* [DO THIS]:
Convert the lines below into a numbered list, omitting any blank lines.

(Items from a dataset)
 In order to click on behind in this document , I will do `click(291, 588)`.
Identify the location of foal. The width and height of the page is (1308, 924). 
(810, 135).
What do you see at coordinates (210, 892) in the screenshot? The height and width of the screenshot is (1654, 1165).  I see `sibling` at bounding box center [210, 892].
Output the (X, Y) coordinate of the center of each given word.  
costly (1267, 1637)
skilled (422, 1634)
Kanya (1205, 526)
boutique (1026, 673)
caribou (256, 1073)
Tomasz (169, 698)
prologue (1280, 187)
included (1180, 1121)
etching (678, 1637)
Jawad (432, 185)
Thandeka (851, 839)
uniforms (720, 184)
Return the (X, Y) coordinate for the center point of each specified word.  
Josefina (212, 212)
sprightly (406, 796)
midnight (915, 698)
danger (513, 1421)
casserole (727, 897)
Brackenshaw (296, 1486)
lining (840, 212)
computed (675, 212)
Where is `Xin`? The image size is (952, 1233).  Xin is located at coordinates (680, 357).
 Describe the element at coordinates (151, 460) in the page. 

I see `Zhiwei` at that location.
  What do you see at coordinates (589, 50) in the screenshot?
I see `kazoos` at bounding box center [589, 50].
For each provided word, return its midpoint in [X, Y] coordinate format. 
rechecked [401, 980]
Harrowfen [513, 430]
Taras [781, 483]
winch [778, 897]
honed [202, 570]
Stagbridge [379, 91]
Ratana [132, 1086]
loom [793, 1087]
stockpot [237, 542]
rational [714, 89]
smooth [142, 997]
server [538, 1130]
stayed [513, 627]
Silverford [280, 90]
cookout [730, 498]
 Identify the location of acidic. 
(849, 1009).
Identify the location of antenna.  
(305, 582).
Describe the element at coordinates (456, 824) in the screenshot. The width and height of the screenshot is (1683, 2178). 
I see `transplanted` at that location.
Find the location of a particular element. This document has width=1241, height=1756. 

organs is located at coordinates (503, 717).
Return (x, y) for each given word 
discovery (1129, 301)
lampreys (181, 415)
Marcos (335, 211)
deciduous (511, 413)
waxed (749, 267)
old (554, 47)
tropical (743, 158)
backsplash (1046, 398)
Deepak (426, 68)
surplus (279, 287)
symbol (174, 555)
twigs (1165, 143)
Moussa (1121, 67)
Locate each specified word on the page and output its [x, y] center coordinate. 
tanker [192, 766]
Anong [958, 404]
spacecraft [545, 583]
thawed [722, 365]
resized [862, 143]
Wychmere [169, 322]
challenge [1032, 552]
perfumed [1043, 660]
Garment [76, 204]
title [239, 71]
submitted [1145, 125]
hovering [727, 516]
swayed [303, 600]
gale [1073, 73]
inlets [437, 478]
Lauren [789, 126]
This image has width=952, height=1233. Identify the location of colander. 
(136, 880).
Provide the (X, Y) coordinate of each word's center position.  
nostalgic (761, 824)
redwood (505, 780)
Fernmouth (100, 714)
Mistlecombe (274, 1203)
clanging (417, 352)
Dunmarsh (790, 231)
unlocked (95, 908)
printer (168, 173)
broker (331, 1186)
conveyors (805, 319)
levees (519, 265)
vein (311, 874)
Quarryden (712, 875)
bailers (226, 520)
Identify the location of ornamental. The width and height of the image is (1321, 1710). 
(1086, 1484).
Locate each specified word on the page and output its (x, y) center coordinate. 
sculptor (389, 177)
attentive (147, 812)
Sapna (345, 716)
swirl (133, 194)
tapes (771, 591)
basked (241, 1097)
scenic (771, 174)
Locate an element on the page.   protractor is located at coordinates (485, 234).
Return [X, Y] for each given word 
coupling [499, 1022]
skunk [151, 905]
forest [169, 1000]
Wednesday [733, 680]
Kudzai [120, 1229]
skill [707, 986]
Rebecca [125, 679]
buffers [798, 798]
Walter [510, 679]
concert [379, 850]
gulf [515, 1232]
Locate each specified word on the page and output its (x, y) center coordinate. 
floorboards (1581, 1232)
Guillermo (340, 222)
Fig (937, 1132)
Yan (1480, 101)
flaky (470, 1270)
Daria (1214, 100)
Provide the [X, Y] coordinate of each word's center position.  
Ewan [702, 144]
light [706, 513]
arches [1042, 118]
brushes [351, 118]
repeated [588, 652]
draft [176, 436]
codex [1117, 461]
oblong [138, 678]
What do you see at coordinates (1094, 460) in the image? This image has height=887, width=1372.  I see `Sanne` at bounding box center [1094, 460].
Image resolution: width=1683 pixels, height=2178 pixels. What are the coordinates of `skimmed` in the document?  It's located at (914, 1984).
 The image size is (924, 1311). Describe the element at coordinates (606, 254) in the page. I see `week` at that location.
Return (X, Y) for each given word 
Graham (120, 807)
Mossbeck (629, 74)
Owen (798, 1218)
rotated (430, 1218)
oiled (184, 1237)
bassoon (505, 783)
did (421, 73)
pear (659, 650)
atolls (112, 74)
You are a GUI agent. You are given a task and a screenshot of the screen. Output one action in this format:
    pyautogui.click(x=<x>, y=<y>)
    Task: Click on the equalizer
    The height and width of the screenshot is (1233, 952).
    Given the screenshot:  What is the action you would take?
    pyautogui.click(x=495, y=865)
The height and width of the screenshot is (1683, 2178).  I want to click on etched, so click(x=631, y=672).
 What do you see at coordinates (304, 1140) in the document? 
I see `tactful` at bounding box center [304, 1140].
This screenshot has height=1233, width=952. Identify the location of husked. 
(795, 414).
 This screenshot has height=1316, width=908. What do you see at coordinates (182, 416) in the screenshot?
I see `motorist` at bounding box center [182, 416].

* [EXERCISE SOLUTION]:
1.  In order to click on behind in this document , I will do `click(291, 588)`.
2. Identify the location of foal. The width and height of the page is (1308, 924). 
3. (810, 135).
4. What do you see at coordinates (210, 892) in the screenshot? The height and width of the screenshot is (1654, 1165).  I see `sibling` at bounding box center [210, 892].
5. Output the (X, Y) coordinate of the center of each given word.  
6. costly (1267, 1637)
7. skilled (422, 1634)
8. Kanya (1205, 526)
9. boutique (1026, 673)
10. caribou (256, 1073)
11. Tomasz (169, 698)
12. prologue (1280, 187)
13. included (1180, 1121)
14. etching (678, 1637)
15. Jawad (432, 185)
16. Thandeka (851, 839)
17. uniforms (720, 184)
18. Return the (X, Y) coordinate for the center point of each specified word.  
19. Josefina (212, 212)
20. sprightly (406, 796)
21. midnight (915, 698)
22. danger (513, 1421)
23. casserole (727, 897)
24. Brackenshaw (296, 1486)
25. lining (840, 212)
26. computed (675, 212)
27. Where is `Xin`? The image size is (952, 1233).  Xin is located at coordinates (680, 357).
28.  Describe the element at coordinates (151, 460) in the page. 
29. I see `Zhiwei` at that location.
30.   What do you see at coordinates (589, 50) in the screenshot?
31. I see `kazoos` at bounding box center [589, 50].
32. For each provided word, return its midpoint in [X, Y] coordinate format. 
33. rechecked [401, 980]
34. Harrowfen [513, 430]
35. Taras [781, 483]
36. winch [778, 897]
37. honed [202, 570]
38. Stagbridge [379, 91]
39. Ratana [132, 1086]
40. loom [793, 1087]
41. stockpot [237, 542]
42. rational [714, 89]
43. smooth [142, 997]
44. server [538, 1130]
45. stayed [513, 627]
46. Silverford [280, 90]
47. cookout [730, 498]
48.  Identify the location of acidic. 
49. (849, 1009).
50. Identify the location of antenna.  
51. (305, 582).
52. Describe the element at coordinates (456, 824) in the screenshot. The width and height of the screenshot is (1683, 2178). 
53. I see `transplanted` at that location.
54. Find the location of a particular element. This document has width=1241, height=1756. 
55. organs is located at coordinates (503, 717).
56. Return (x, y) for each given word 
57. discovery (1129, 301)
58. lampreys (181, 415)
59. Marcos (335, 211)
60. deciduous (511, 413)
61. waxed (749, 267)
62. old (554, 47)
63. tropical (743, 158)
64. backsplash (1046, 398)
65. Deepak (426, 68)
66. surplus (279, 287)
67. symbol (174, 555)
68. twigs (1165, 143)
69. Moussa (1121, 67)
70. Locate each specified word on the page and output its [x, y] center coordinate. 
71. tanker [192, 766]
72. Anong [958, 404]
73. spacecraft [545, 583]
74. thawed [722, 365]
75. resized [862, 143]
76. Wychmere [169, 322]
77. challenge [1032, 552]
78. perfumed [1043, 660]
79. Garment [76, 204]
80. title [239, 71]
81. submitted [1145, 125]
82. hovering [727, 516]
83. swayed [303, 600]
84. gale [1073, 73]
85. inlets [437, 478]
86. Lauren [789, 126]
87. This image has width=952, height=1233. Identify the location of colander. 
88. (136, 880).
89. Provide the (X, Y) coordinate of each word's center position.  
90. nostalgic (761, 824)
91. redwood (505, 780)
92. Fernmouth (100, 714)
93. Mistlecombe (274, 1203)
94. clanging (417, 352)
95. Dunmarsh (790, 231)
96. unlocked (95, 908)
97. printer (168, 173)
98. broker (331, 1186)
99. conveyors (805, 319)
100. levees (519, 265)
101. vein (311, 874)
102. Quarryden (712, 875)
103. bailers (226, 520)
104. Identify the location of ornamental. The width and height of the image is (1321, 1710). 
105. (1086, 1484).
106. Locate each specified word on the page and output its (x, y) center coordinate. 
107. sculptor (389, 177)
108. attentive (147, 812)
109. Sapna (345, 716)
110. swirl (133, 194)
111. tapes (771, 591)
112. basked (241, 1097)
113. scenic (771, 174)
114. Locate an element on the page.   protractor is located at coordinates (485, 234).
115. Return [X, Y] for each given word 
116. coupling [499, 1022]
117. skunk [151, 905]
118. forest [169, 1000]
119. Wednesday [733, 680]
120. Kudzai [120, 1229]
121. skill [707, 986]
122. Rebecca [125, 679]
123. buffers [798, 798]
124. Walter [510, 679]
125. concert [379, 850]
126. gulf [515, 1232]
127. Locate each specified word on the page and output its (x, y) center coordinate. 
128. floorboards (1581, 1232)
129. Guillermo (340, 222)
130. Fig (937, 1132)
131. Yan (1480, 101)
132. flaky (470, 1270)
133. Daria (1214, 100)
134. Provide the [X, Y] coordinate of each word's center position.  
135. Ewan [702, 144]
136. light [706, 513]
137. arches [1042, 118]
138. brushes [351, 118]
139. repeated [588, 652]
140. draft [176, 436]
141. codex [1117, 461]
142. oblong [138, 678]
143. What do you see at coordinates (1094, 460) in the image? This image has height=887, width=1372.  I see `Sanne` at bounding box center [1094, 460].
144. Image resolution: width=1683 pixels, height=2178 pixels. What are the coordinates of `skimmed` in the document?  It's located at (914, 1984).
145.  The image size is (924, 1311). Describe the element at coordinates (606, 254) in the page. I see `week` at that location.
146. Return (X, Y) for each given word 
147. Graham (120, 807)
148. Mossbeck (629, 74)
149. Owen (798, 1218)
150. rotated (430, 1218)
151. oiled (184, 1237)
152. bassoon (505, 783)
153. did (421, 73)
154. pear (659, 650)
155. atolls (112, 74)
156. You are a GUI agent. You are given a task and a screenshot of the screen. Output one action in this format:
157.     pyautogui.click(x=<x>, y=<y>)
158.     Task: Click on the equalizer
159.     The height and width of the screenshot is (1233, 952).
160.     Given the screenshot:  What is the action you would take?
161.     pyautogui.click(x=495, y=865)
162. The height and width of the screenshot is (1683, 2178).  I want to click on etched, so click(x=631, y=672).
163.  What do you see at coordinates (304, 1140) in the document? 
164. I see `tactful` at bounding box center [304, 1140].
165. This screenshot has height=1233, width=952. Identify the location of husked. 
166. (795, 414).
167.  This screenshot has height=1316, width=908. What do you see at coordinates (182, 416) in the screenshot?
168. I see `motorist` at bounding box center [182, 416].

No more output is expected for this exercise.